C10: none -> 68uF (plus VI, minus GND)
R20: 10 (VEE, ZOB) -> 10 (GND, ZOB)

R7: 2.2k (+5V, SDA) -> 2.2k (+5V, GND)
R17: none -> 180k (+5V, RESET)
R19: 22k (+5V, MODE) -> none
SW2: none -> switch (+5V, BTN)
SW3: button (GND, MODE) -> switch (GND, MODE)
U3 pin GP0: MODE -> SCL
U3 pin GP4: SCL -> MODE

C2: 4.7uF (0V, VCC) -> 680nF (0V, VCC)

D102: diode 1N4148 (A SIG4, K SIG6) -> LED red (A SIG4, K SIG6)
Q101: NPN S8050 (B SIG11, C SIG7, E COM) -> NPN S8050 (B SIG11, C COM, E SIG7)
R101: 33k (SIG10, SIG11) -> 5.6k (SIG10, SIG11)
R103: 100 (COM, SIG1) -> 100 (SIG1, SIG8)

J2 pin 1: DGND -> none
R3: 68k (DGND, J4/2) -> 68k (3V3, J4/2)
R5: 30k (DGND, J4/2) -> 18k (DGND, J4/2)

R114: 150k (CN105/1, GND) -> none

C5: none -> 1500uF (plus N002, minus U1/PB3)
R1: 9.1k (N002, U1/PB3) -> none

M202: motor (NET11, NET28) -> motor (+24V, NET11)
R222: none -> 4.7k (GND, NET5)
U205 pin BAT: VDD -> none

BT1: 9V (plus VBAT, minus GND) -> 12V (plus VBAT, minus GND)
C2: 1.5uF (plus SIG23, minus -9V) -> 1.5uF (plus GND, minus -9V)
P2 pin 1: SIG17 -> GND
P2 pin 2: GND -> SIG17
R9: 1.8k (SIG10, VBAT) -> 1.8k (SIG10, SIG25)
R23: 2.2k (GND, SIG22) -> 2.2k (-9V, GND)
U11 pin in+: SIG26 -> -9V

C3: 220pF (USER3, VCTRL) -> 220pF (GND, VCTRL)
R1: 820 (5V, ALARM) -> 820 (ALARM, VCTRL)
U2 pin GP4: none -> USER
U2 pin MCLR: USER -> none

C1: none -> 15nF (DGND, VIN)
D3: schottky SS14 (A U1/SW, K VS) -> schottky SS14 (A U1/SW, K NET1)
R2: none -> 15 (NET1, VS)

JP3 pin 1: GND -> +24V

What this task involves → From the listing above, return every line that carries the string "VCTRL".

Written solution →
C3: 220pF (USER3, VCTRL) -> 220pF (GND, VCTRL)
R1: 820 (5V, ALARM) -> 820 (ALARM, VCTRL)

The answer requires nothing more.